What you will do:
Return every line of the material below that contains the string "kern", treating uppercase and lowercase as different.

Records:

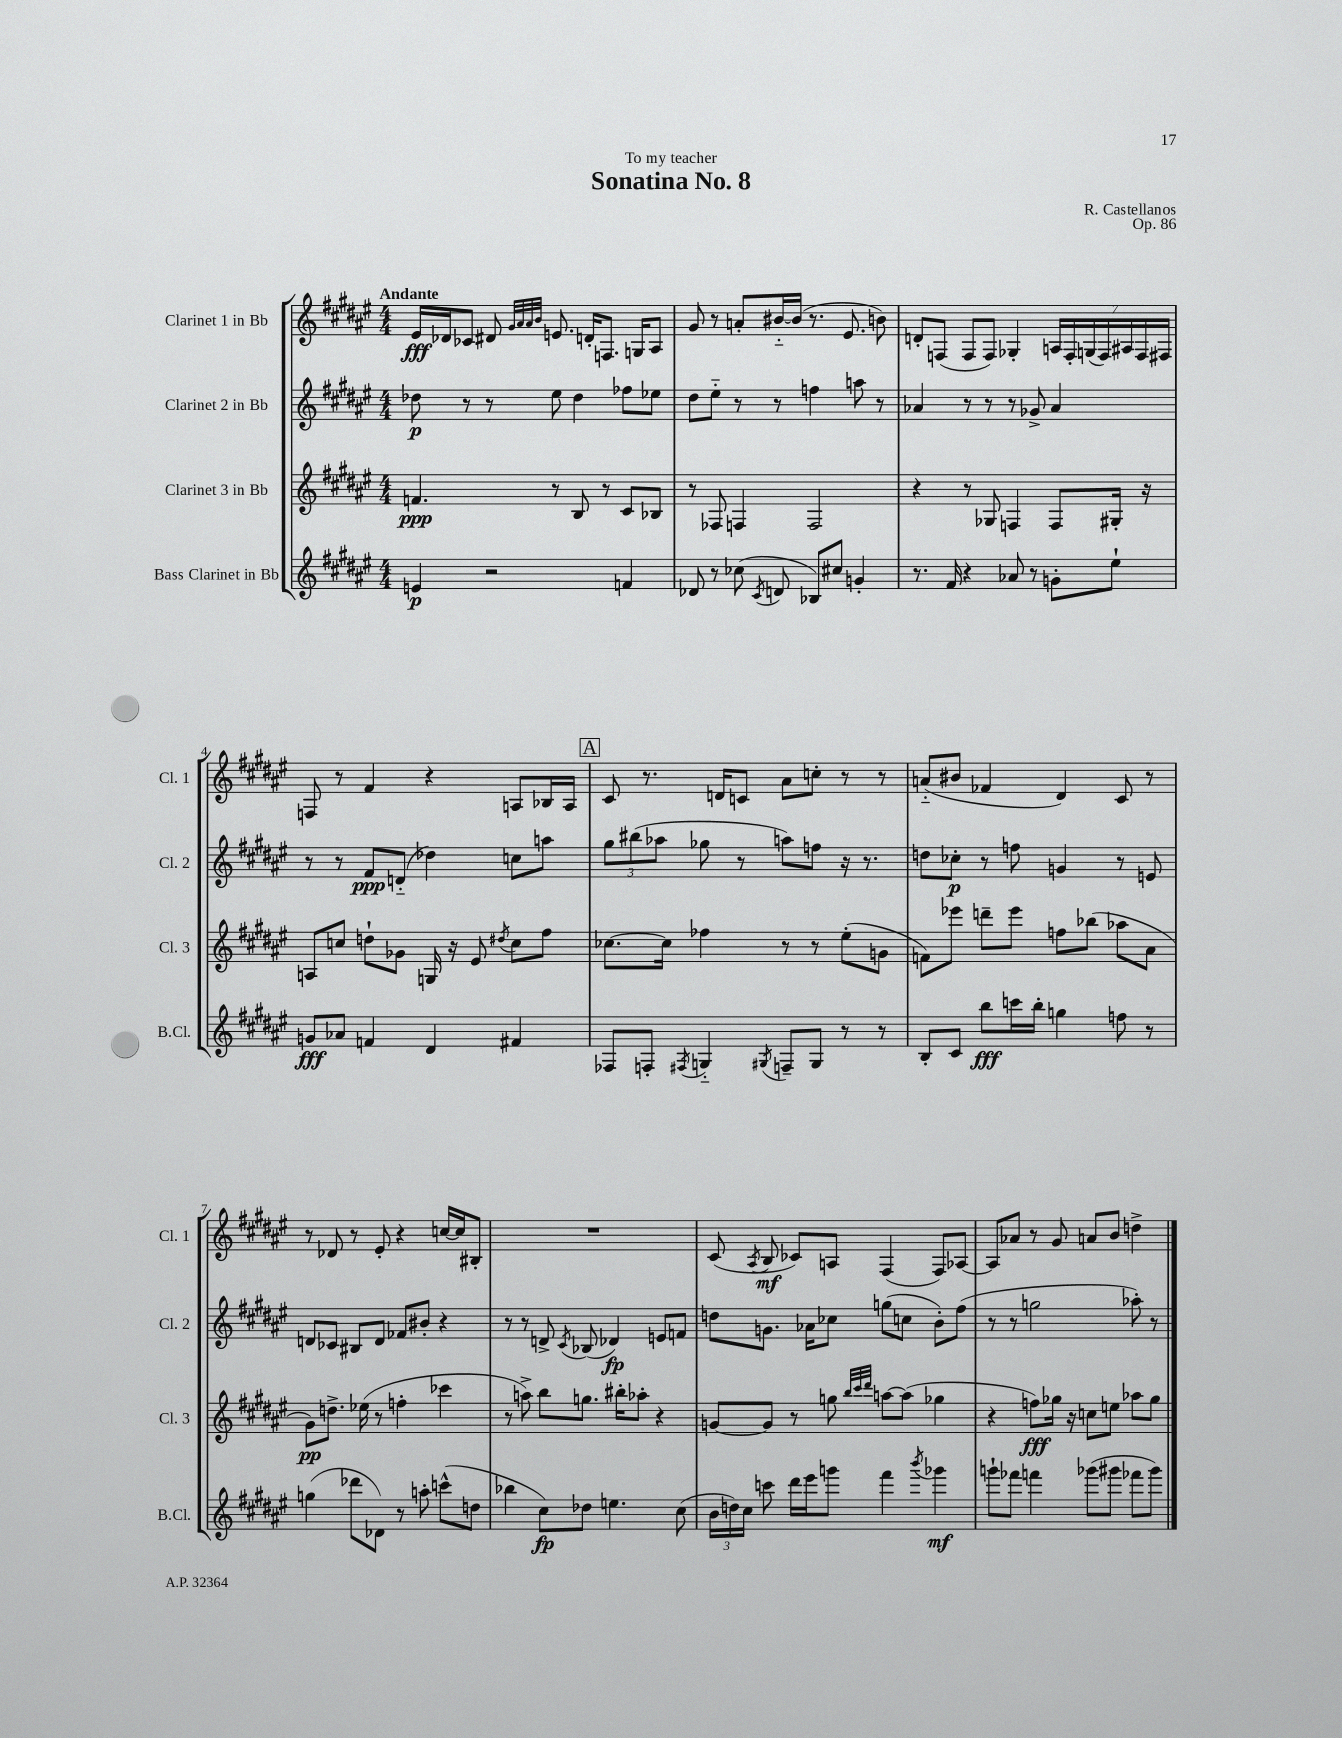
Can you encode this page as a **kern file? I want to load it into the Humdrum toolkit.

**kern	**dynam	**kern	**dynam	**kern	**dynam	**kern	**dynam
*part4	*part4	*part3	*part3	*part2	*part2	*part1	*part1
*staff4	*staff4	*staff3	*staff3	*staff2	*staff2	*staff1	*staff1
*I"Bass Clarinet in Bb	*	*I"Clarinet 3 in Bb	*	*I"Clarinet 2 in Bb	*	*I"Clarinet 1 in Bb	*
*I'B.Cl.	*	*I'Cl. 3	*	*I'Cl. 2	*	*I'Cl. 1	*
*clefG2	*	*clefG2	*	*clefG2	*	*clefG2	*
*k[f#c#g#d#a#e#]	*	*k[f#c#g#d#a#e#]	*	*k[f#c#g#d#a#e#]	*	*k[f#c#g#d#a#e#]	*
*M4/4	*	*M4/4	*	*M4/4	*	*M4/4	*
=1	=1	=1	=1	=1	=1	=1	=1
!	!	!	!	!	!	!LO:TX:a:B:t=Andante	!
4en/	p	4.fn/	ppp	8dd-X\	p	16e#/LL	fff
.	.	.	.	.	.	16d-X/J	.
.	.	.	.	8r	.	8c-X/J	.
2r	.	.	.	8r	.	8d#X/	.
.	.	.	.	.	.	32qqg#/LLL	.
.	.	.	.	.	.	32qqa#/	.
.	.	.	.	.	.	32qqa#/	.
.	.	.	.	.	.	32qqb/JJJ	.
.	.	8r	.	8ee#\	.	8.en/	.
.	.	8B/	.	4dd-\	.	.	.
.	.	.	.	.	.	16dn'/KL	.
.	.	8r	.	.	.	8.Fn/J	.
4fn/	.	8c#/L	.	8ff-X\L	.	.	.
.	.	.	.	.	.	16Gn/KL	.
.	.	8B-X/J	.	8ee-X\J	.	8A#/J	.
=2	=2	=2	=2	=2	=2	=2	=2
8d-X/	.	8r	.	8dd#\L	.	8g#/	.
8r	.	8F-X/	.	8ee#\J	.	8r	.
(8cc-X\	.	4Fn/	.	8r	.	8an'/L	.
8qc#/	.	.	.	.	.	.	.
8dn/	.	.	.	8r	.	[16b#X/L	.
.	.	.	.	.	.	(16b#/JJ]	.
8B-X/L)	.	2F/	.	4ffn\	.	8.r	.
8cc#X/J	.	.	.	.	.	.	.
.	.	.	.	.	.	8.e#/	.
4gn'/	.	.	.	8aan\	.	.	.
.	.	.	.	8r	.	8bn\)	.
=3	=3	=3	=3	=3	=3	=3	=3
8.r	.	4r	.	4a-X/	.	8dn'/L	.
.	.	.	.	.	.	(8Fn/J	.
16f#/	.	.	.	.	.	.	.
4r	.	8r	.	8r	.	8F/L	.
.	.	8G-X/	.	8r	.	8F/J)	.
8a-X/	.	4Fn/	.	8r	.	4G-X'/	.
8r	.	.	.	8g-X^/	.	.	.
8gn'\L	.	8F/L	.	4a-/	.	28An/LL	.
.	.	.	.	.	.	28F'/	.
.	.	.	.	.	.	(28Gn/	.
.	.	.	.	.	.	28F/)	.
8ee#`\J	.	16G#X'/Jk	.	.	.	.	.
.	.	.	.	.	.	28A#X/	.
.	.	.	.	.	.	28F/	.
.	.	16r	.	.	.	.	.
.	.	.	.	.	.	28F#X/JJ	.
!!LO:LB:g=z
=4	=4	=4	=4	=4	=4	=4	=4
8gn/L	fff	8An/L	.	8r	.	8Fn/	.
8a-X/J	.	8ccn/J	.	8r	.	8r	.
4fn/	.	8ddn`\L	.	8f#/L	ppp	4f#/	.
.	.	8g-X\J	.	(8dn/J	.	.	.
4d#/	.	16Gn/	.	4dd-X\)	.	4r	.
.	.	16r	.	.	.	.	.
.	.	8e#/	.	.	.	.	.
.	.	8qdd#X/	.	.	.	.	.
4f#X/	.	8cc\L	.	8ccn\L	.	8An/L	.
.	.	8ff#\J	.	8aan\J	.	16B-X/L	.
.	.	.	.	.	.	16A/JJ	.
!!LO:REH:place=s1:t=A
=5	=5	=5	=5	=5	=5	=5	=5
8F-X/L	.	[8.cc-X\L	.	12gg#\L	.	8c#/	.
.	.	.	.	(12bb#X\	.	.	.
8Fn'/J	.	.	.	.	.	8.r	.
.	.	.	.	12aa-X\J	.	.	.
.	.	16cc-\Jk]	.	.	.	.	.
8qF#X/	.	.	.	.	.	.	.
4Gn/	.	4ff-X\	.	8gg-X\	.	.	.
.	.	.	.	.	.	16dn/KL	.
.	.	.	.	8r	.	8cn/J	.
8qG#X/	.	.	.	.	.	.	.
8Fn~/L	.	8r	.	8aan\L)	.	8a#\L	.
8G#/J	.	8r	.	8ffn\J	.	8ccn'\J	.
8r	.	(8ee#'\L	.	16r	.	8r	.
.	.	.	.	8.r	.	.	.
8r	.	8gn\J	.	.	.	8r	.
=6	=6	=6	=6	=6	=6	=6	=6
8B'/L	.	8fn\L)	.	8ddn\L	.	(8an/L	.
8c#/J	.	8eee-X\J	.	8cc-X'\J	p	8b#X/J	.
8bb\L	fff	8dddn~\L	.	8r	.	4f-X/	.
16cccn\L	.	8eee-\J	.	8ffn\	.	.	.
16bb'\JJ	.	.	.	.	.	.	.
4ggn\	.	8ffn\L	.	4gn/	.	4d#/)	.
.	.	(8bb-X\J	.	.	.	.	.
8ffn\	.	8aa-X\L	.	8r	.	8c#/	.
8r	.	8a#\J	.	8en/	.	8r	.
!!LO:LB:g=z
=7	=7	=7	=7	=7	=7	=7	=7
(4ggn\	.	8g#\L)	pp	8dn/L	.	8r	.
.	.	8.ddn^\J	.	8c-X/J	.	8d-X/	.
8ddd-X\L	.	.	.	8B#X/L	.	8r	.
.	.	(16ee-X\	.	.	.	.	.
8d-X\J)	.	8r	.	8d/J	.	8e#'/	.
8r	.	4ffn'\	.	8f-X/L	.	4r	.
8aan'\	.	.	.	8b#X'/J	.	.	.
(8cccn^^\L	.	4ccc-X\	.	4r	.	[16ccn/LL	.
.	.	.	.	.	.	16cc/J]	.
8ddn\J	.	.	.	.	.	8B#X'/J	.
=8	=8	=8	=8	=8	=8	=8	=8
4bb-X\	.	8r	.	8r	.	1r	.
.	.	8aan^\)	.	8r	.	.	.
8cc#\L)	fp	8bb\L	.	8dn^/	.	.	.
.	.	.	.	8qc#/	.	.	.
8dd-X\J	.	8.ggn\J	.	(8B-X/	.	.	.
4.een\	.	.	.	4d-X/)	fp	.	.
.	.	16bb#X'\KL	.	.	.	.	.
.	.	8aa-X'\J	.	.	.	.	.
.	.	4r	.	8en/L	.	.	.
(8cc#\	.	.	.	8fn/J	.	.	.
=9	=9	=9	=9	=9	=9	=9	=9
24b\LL	.	[8gn/L	.	8ddn\L	.	(8c#/	.
24ddn\)	.	.	.	.	.	.	.
24cc#\JJ	.	.	.	.	.	.	.
.	.	.	.	.	.	8qA#/	.
8cccn\	.	8g/J]	.	8.gn\J	.	8B/	mf
16ddd#\LL	.	8r	.	.	.	8c-X/L)	.
16eee#\J	.	.	.	16a-X\KL	.	.	.
8gggn\J	.	8ggn\	.	8cc-X\J	.	8An/J	.
.	.	32qqbb/LLL	.	.	.	.	.
.	.	32qqccc#/	.	.	.	.	.
.	.	32qqddd#/JJJ	.	.	.	.	.
4fff#\	.	[8aan\L	.	(8ggn\L	.	(4F#/	.
.	.	(8aa\J]	.	8ccn\J	.	.	.
8qbbb/	.	.	.	.	.	.	.
4ggg-X\	mf	4gg-X\	.	8b'\L)	.	8F#/L)	.
.	.	.	.	(8ff#\J	.	[8A-X/J	.
=10	=10	=10	=10	=10	=10	=10	=10
8gggn`\L	.	4r	.	8r	.	8A-/L]	.
8fff-X\J	.	.	.	8r	.	8a-X/J	.
4fffn\	.	8ffn\L)	fff	2ggn\	.	8r	.
.	.	16gg-X\Jk	.	.	.	8g#/	.
.	.	16r	.	.	.	.	.
(8ggg-X\L	.	8ccn\L	.	.	.	8an/L	.
8ggg#X\J	.	8een\J	.	.	.	8b/J	.
8fff-X\L	.	8aa-X\L	.	8aa-X'\)	.	4ddn^\	.
8ggg#\J)	.	8gg-\J	.	8r	.	.	.
==	==	==	==	==	==	==	==
*-	*-	*-	*-	*-	*-	*-	*-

Finished task:
Can you encode this page as a **kern file? I want to load it into the Humdrum toolkit.
**kern	**dynam	**kern	**dynam	**kern	**dynam	**kern	**dynam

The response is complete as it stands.